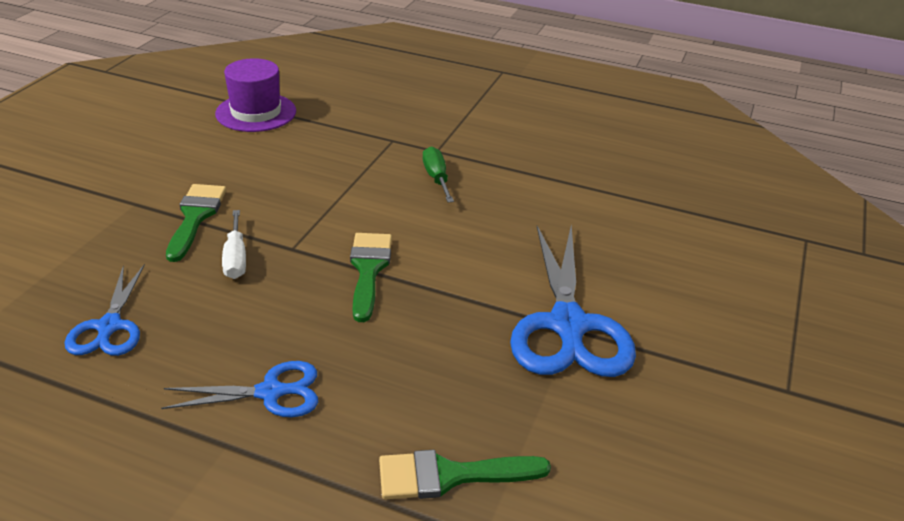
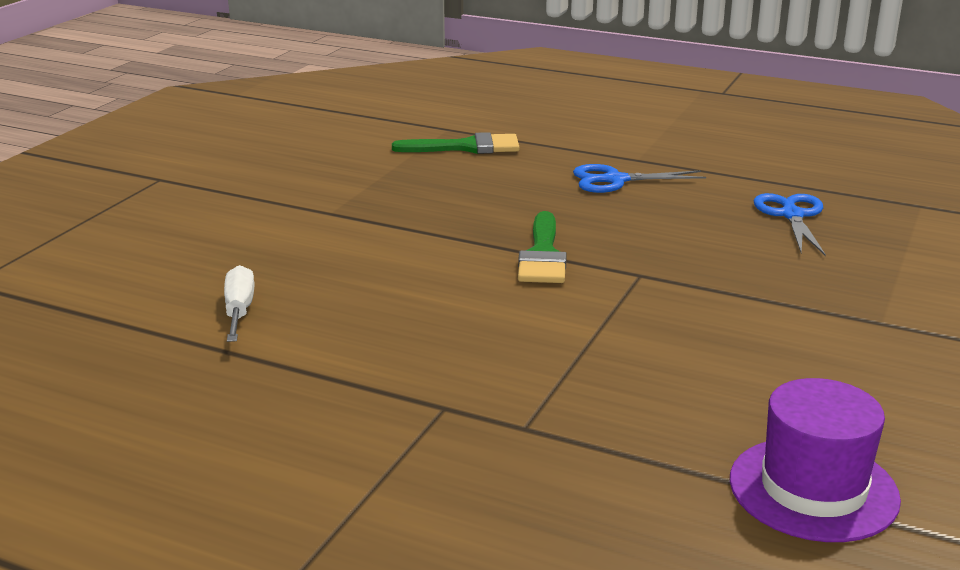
camera: 175 degrees left, 10 degrees down
(195, 217) = (784, 306): green brush -> none
(235, 258) = (702, 265): white screwdriver -> white screwdriver (239, 311)
(436, 178) = (451, 359): green screwdriver -> none
(568, 326) = (334, 214): blue scissors -> none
-.-.-
Across the data, find each line that has "green" in it and copy that line.

_Result for this task:_
(195, 217) = (784, 306): green brush -> none
(436, 178) = (451, 359): green screwdriver -> none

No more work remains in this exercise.